_Directions for this task_
Reproduce the entire listing below, changing every "Waterworld" to "Water World" and leaving everything else as it is.

--- Working data ---

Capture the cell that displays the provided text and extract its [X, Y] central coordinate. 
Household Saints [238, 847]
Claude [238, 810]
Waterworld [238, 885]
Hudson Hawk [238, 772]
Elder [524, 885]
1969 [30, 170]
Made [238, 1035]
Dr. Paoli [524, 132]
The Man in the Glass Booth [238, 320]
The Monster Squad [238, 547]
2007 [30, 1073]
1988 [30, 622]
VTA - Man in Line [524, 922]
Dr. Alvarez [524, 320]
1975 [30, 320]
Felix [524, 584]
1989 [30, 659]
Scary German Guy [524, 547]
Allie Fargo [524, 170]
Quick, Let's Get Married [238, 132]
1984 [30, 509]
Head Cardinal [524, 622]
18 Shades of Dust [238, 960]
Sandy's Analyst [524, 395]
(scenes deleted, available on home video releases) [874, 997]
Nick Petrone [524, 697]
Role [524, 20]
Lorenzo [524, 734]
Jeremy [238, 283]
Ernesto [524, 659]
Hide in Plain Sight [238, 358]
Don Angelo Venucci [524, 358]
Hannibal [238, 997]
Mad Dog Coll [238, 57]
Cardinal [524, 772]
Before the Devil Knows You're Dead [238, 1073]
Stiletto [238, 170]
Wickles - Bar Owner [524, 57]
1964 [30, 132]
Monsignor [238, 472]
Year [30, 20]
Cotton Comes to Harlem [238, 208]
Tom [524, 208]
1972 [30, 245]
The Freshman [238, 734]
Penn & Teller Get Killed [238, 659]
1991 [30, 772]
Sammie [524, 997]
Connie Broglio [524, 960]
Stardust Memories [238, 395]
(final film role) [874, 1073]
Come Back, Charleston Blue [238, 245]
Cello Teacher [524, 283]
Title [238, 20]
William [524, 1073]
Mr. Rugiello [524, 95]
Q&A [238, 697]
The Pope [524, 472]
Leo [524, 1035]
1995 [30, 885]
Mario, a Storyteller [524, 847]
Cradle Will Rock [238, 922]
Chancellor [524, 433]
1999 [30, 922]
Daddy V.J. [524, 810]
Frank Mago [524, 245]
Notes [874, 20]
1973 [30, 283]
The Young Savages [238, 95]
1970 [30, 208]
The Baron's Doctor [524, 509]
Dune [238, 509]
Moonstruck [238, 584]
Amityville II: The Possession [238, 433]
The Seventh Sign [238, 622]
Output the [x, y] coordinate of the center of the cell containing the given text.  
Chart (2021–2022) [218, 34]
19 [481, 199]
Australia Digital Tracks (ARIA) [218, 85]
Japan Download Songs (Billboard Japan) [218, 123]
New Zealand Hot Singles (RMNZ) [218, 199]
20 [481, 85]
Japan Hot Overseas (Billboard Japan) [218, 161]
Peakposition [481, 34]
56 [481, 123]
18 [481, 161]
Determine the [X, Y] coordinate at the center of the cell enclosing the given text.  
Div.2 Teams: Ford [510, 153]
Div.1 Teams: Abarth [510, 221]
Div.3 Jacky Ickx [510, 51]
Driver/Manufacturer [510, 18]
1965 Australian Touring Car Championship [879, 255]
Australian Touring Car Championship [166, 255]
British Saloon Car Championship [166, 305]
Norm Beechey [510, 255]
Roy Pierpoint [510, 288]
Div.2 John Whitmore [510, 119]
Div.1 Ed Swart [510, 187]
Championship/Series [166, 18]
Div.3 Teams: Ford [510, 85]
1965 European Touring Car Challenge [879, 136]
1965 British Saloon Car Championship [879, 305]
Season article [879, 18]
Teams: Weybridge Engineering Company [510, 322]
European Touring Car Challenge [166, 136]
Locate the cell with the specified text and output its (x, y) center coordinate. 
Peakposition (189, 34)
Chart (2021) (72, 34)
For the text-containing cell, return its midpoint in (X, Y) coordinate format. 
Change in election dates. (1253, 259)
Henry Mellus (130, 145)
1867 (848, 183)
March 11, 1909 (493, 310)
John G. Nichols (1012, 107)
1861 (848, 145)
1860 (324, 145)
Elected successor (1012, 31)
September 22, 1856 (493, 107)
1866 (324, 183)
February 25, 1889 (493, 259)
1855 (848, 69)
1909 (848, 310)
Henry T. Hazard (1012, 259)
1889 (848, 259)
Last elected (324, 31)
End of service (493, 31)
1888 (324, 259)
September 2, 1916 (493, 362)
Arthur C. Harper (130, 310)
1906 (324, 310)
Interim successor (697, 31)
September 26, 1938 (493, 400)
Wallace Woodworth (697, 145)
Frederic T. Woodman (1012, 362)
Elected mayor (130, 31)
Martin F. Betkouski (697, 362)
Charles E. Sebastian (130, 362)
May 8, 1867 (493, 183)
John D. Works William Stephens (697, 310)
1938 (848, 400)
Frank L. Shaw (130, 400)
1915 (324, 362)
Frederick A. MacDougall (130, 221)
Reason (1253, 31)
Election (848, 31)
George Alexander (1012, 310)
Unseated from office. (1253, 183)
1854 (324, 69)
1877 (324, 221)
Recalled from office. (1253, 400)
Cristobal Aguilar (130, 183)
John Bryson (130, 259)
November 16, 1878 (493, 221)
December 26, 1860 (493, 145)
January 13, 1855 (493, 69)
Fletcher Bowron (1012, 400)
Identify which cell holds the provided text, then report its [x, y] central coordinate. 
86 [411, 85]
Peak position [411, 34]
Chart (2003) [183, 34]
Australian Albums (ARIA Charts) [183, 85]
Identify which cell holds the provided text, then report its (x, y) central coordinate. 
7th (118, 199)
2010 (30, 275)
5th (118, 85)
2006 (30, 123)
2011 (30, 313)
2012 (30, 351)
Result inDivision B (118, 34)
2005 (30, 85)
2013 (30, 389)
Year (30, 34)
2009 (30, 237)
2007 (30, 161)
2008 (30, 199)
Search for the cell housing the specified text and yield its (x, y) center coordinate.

---

_Output_
Capture the cell that displays the provided text and extract its [X, Y] central coordinate. 
Household Saints [238, 847]
Claude [238, 810]
Water World [238, 885]
Hudson Hawk [238, 772]
Elder [524, 885]
1969 [30, 170]
Made [238, 1035]
Dr. Paoli [524, 132]
The Man in the Glass Booth [238, 320]
The Monster Squad [238, 547]
2007 [30, 1073]
1988 [30, 622]
VTA - Man in Line [524, 922]
Dr. Alvarez [524, 320]
1975 [30, 320]
Felix [524, 584]
1989 [30, 659]
Scary German Guy [524, 547]
Allie Fargo [524, 170]
Quick, Let's Get Married [238, 132]
1984 [30, 509]
Head Cardinal [524, 622]
18 Shades of Dust [238, 960]
Sandy's Analyst [524, 395]
(scenes deleted, available on home video releases) [874, 997]
Nick Petrone [524, 697]
Role [524, 20]
Lorenzo [524, 734]
Jeremy [238, 283]
Ernesto [524, 659]
Hide in Plain Sight [238, 358]
Don Angelo Venucci [524, 358]
Hannibal [238, 997]
Mad Dog Coll [238, 57]
Cardinal [524, 772]
Before the Devil Knows You're Dead [238, 1073]
Stiletto [238, 170]
Wickles - Bar Owner [524, 57]
1964 [30, 132]
Monsignor [238, 472]
Year [30, 20]
Cotton Comes to Harlem [238, 208]
Tom [524, 208]
1972 [30, 245]
The Freshman [238, 734]
Penn & Teller Get Killed [238, 659]
1991 [30, 772]
Sammie [524, 997]
Connie Broglio [524, 960]
Stardust Memories [238, 395]
(final film role) [874, 1073]
Come Back, Charleston Blue [238, 245]
Cello Teacher [524, 283]
Title [238, 20]
William [524, 1073]
Mr. Rugiello [524, 95]
Q&A [238, 697]
The Pope [524, 472]
Leo [524, 1035]
1995 [30, 885]
Mario, a Storyteller [524, 847]
Cradle Will Rock [238, 922]
Chancellor [524, 433]
1999 [30, 922]
Daddy V.J. [524, 810]
Frank Mago [524, 245]
Notes [874, 20]
1973 [30, 283]
The Young Savages [238, 95]
1970 [30, 208]
The Baron's Doctor [524, 509]
Dune [238, 509]
Moonstruck [238, 584]
Amityville II: The Possession [238, 433]
The Seventh Sign [238, 622]
Output the [x, y] coordinate of the center of the cell containing the given text.  
Chart (2021–2022) [218, 34]
19 [481, 199]
Australia Digital Tracks (ARIA) [218, 85]
Japan Download Songs (Billboard Japan) [218, 123]
New Zealand Hot Singles (RMNZ) [218, 199]
20 [481, 85]
Japan Hot Overseas (Billboard Japan) [218, 161]
Peakposition [481, 34]
56 [481, 123]
18 [481, 161]
Determine the [X, Y] coordinate at the center of the cell enclosing the given text.  
Div.2 Teams: Ford [510, 153]
Div.1 Teams: Abarth [510, 221]
Div.3 Jacky Ickx [510, 51]
Driver/Manufacturer [510, 18]
1965 Australian Touring Car Championship [879, 255]
Australian Touring Car Championship [166, 255]
British Saloon Car Championship [166, 305]
Norm Beechey [510, 255]
Roy Pierpoint [510, 288]
Div.2 John Whitmore [510, 119]
Div.1 Ed Swart [510, 187]
Championship/Series [166, 18]
Div.3 Teams: Ford [510, 85]
1965 European Touring Car Challenge [879, 136]
1965 British Saloon Car Championship [879, 305]
Season article [879, 18]
Teams: Weybridge Engineering Company [510, 322]
European Touring Car Challenge [166, 136]
Locate the cell with the specified text and output its (x, y) center coordinate. 
Peakposition (189, 34)
Chart (2021) (72, 34)
For the text-containing cell, return its midpoint in (X, Y) coordinate format. 
Change in election dates. (1253, 259)
Henry Mellus (130, 145)
1867 (848, 183)
March 11, 1909 (493, 310)
John G. Nichols (1012, 107)
1861 (848, 145)
1860 (324, 145)
Elected successor (1012, 31)
September 22, 1856 (493, 107)
1866 (324, 183)
February 25, 1889 (493, 259)
1855 (848, 69)
1909 (848, 310)
Henry T. Hazard (1012, 259)
1889 (848, 259)
Last elected (324, 31)
End of service (493, 31)
1888 (324, 259)
September 2, 1916 (493, 362)
Arthur C. Harper (130, 310)
1906 (324, 310)
Interim successor (697, 31)
September 26, 1938 (493, 400)
Wallace Woodworth (697, 145)
Frederic T. Woodman (1012, 362)
Elected mayor (130, 31)
Martin F. Betkouski (697, 362)
Charles E. Sebastian (130, 362)
May 8, 1867 (493, 183)
John D. Works William Stephens (697, 310)
1938 (848, 400)
Frank L. Shaw (130, 400)
1915 (324, 362)
Frederick A. MacDougall (130, 221)
Reason (1253, 31)
Election (848, 31)
George Alexander (1012, 310)
Unseated from office. (1253, 183)
1854 (324, 69)
1877 (324, 221)
Recalled from office. (1253, 400)
Cristobal Aguilar (130, 183)
John Bryson (130, 259)
November 16, 1878 (493, 221)
December 26, 1860 (493, 145)
January 13, 1855 (493, 69)
Fletcher Bowron (1012, 400)
Identify which cell holds the provided text, then report its [x, y] central coordinate. 
86 [411, 85]
Peak position [411, 34]
Chart (2003) [183, 34]
Australian Albums (ARIA Charts) [183, 85]
Identify which cell holds the provided text, then report its (x, y) central coordinate. 
7th (118, 199)
2010 (30, 275)
5th (118, 85)
2006 (30, 123)
2011 (30, 313)
2012 (30, 351)
Result inDivision B (118, 34)
2005 (30, 85)
2013 (30, 389)
Year (30, 34)
2009 (30, 237)
2007 (30, 161)
2008 (30, 199)
Search for the cell housing the specified text and yield its (x, y) center coordinate.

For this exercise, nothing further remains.